* **DATA EXCERPTS**
---*---

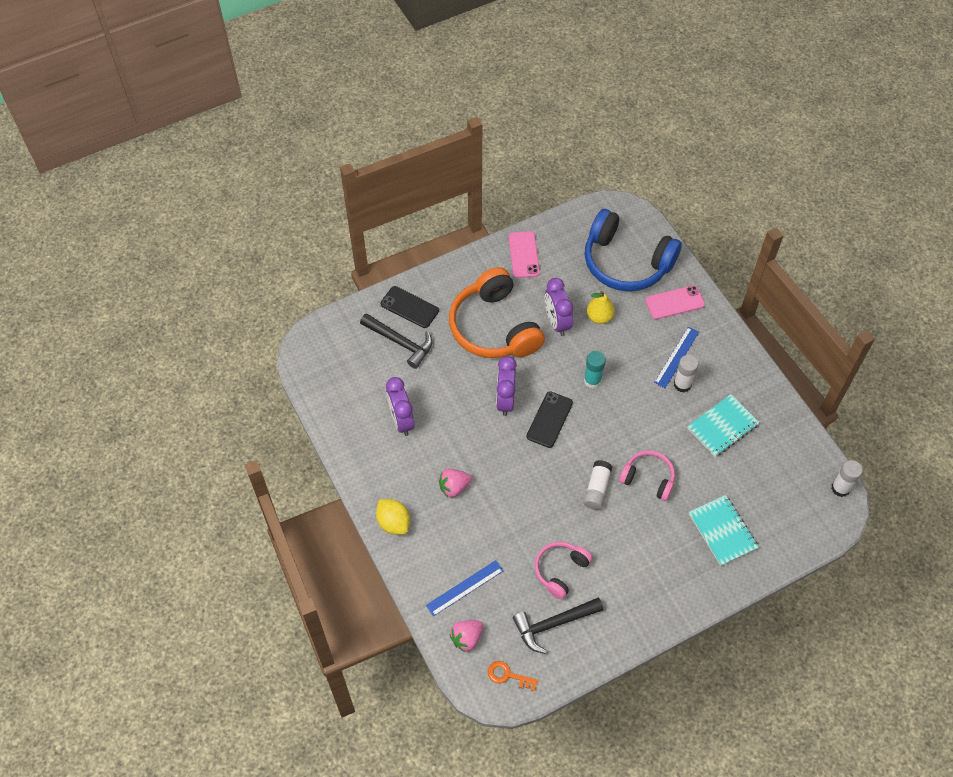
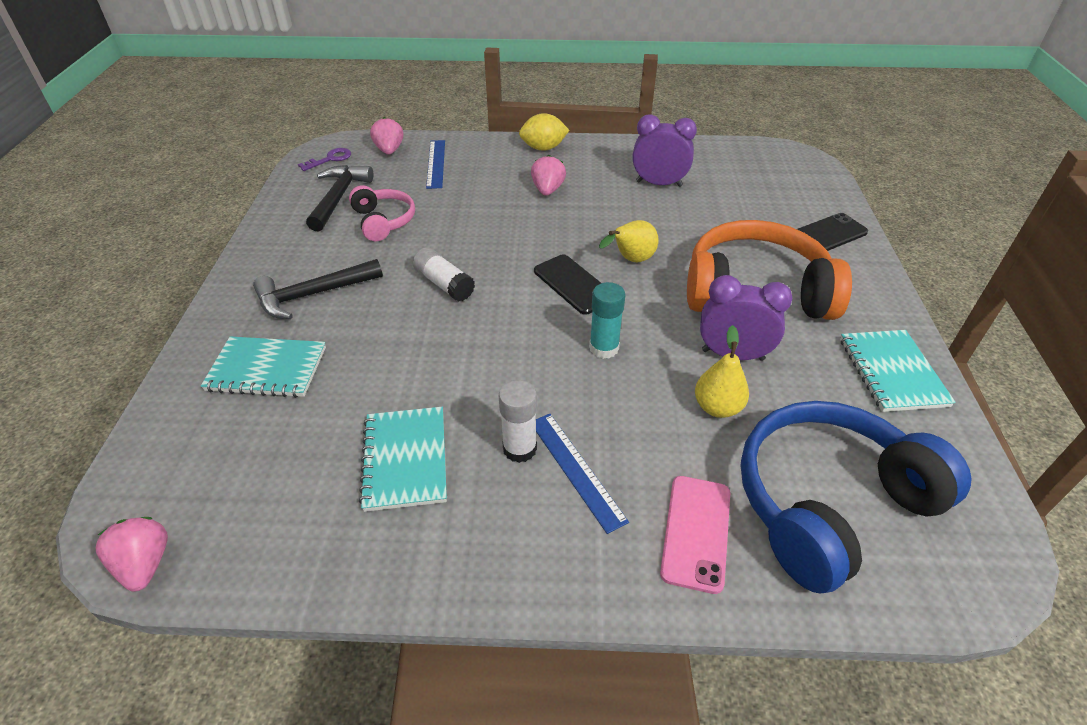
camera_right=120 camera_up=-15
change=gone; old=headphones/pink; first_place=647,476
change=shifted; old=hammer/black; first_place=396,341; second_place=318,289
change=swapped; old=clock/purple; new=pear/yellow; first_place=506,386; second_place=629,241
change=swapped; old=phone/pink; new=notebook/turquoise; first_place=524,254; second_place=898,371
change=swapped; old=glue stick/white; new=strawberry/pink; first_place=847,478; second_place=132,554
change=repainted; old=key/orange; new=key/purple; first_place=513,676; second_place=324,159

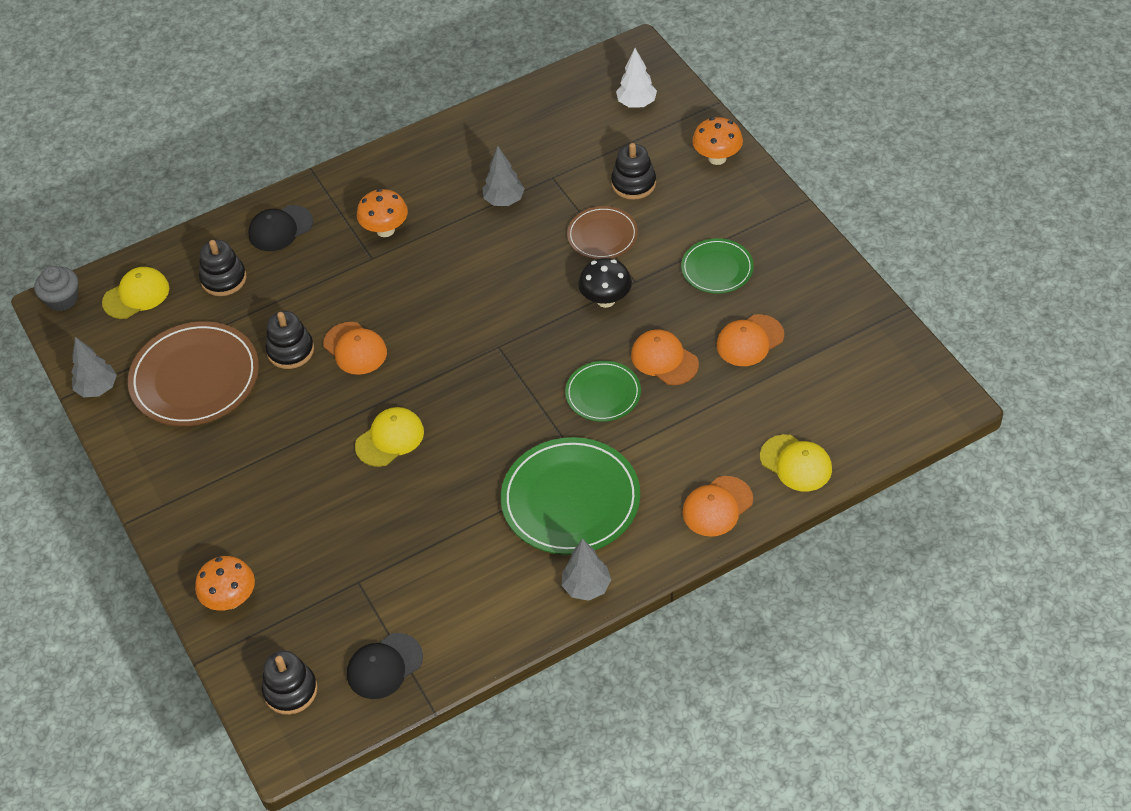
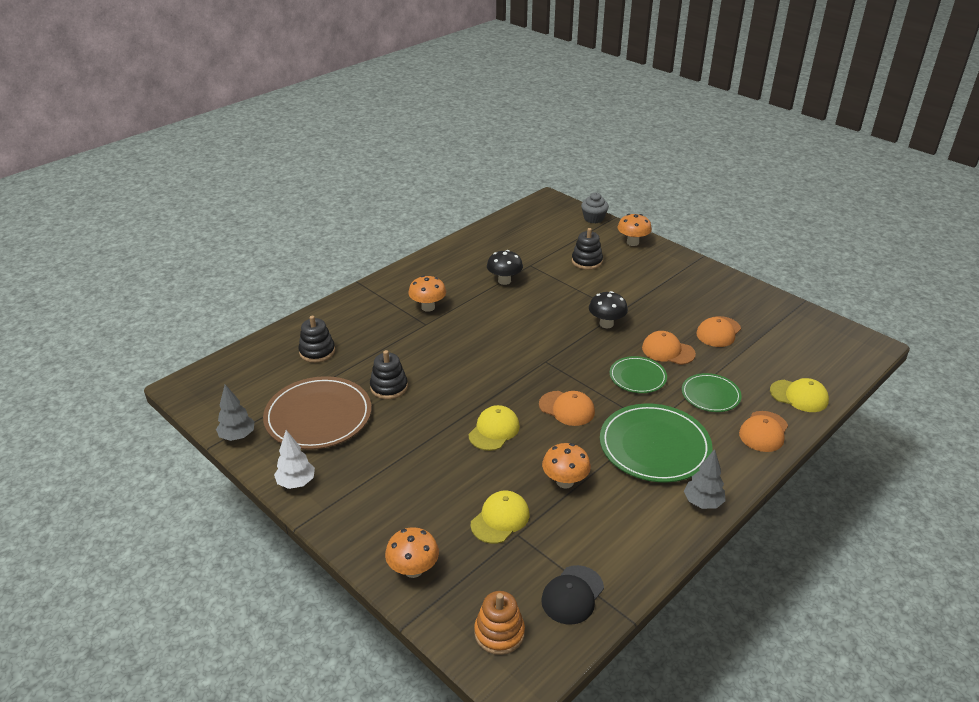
camera_right=-20 camera_up=-15
change=gone; old=cap/black; first_place=280,228
change=gone; old=plate/brown; first_place=602,232
change=new; new=mushroom/orange; second_place=566,466
change=shifted; old=cupcake/grey; first_place=56,288; second_place=595,208
change=shifted; old=cap/yellow; first_place=135,293; second_place=500,517
change=shifted; old=cap/orange; first_place=355,348; second_place=567,408
change=shifted; old=tree/white; first_place=636,78; second_place=294,459
change=shifted; old=plate/green; first_place=717,266; second_place=712,392
change=swapped; old=tree/grey; new=mushroom/black; first_place=504,176; second_place=505,267
change=repainted; old=stacking toy/black; new=stacking toy/orange; first_place=289,683; second_place=499,623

---*---

* **EXERCISE BRIEF**
Copy each line of the listing in which the word "pink" can be found.

* **ANSWER TO THIS EXERCISE**
change=gone; old=headphones/pink; first_place=647,476
change=swapped; old=phone/pink; new=notebook/turquoise; first_place=524,254; second_place=898,371
change=swapped; old=glue stick/white; new=strawberry/pink; first_place=847,478; second_place=132,554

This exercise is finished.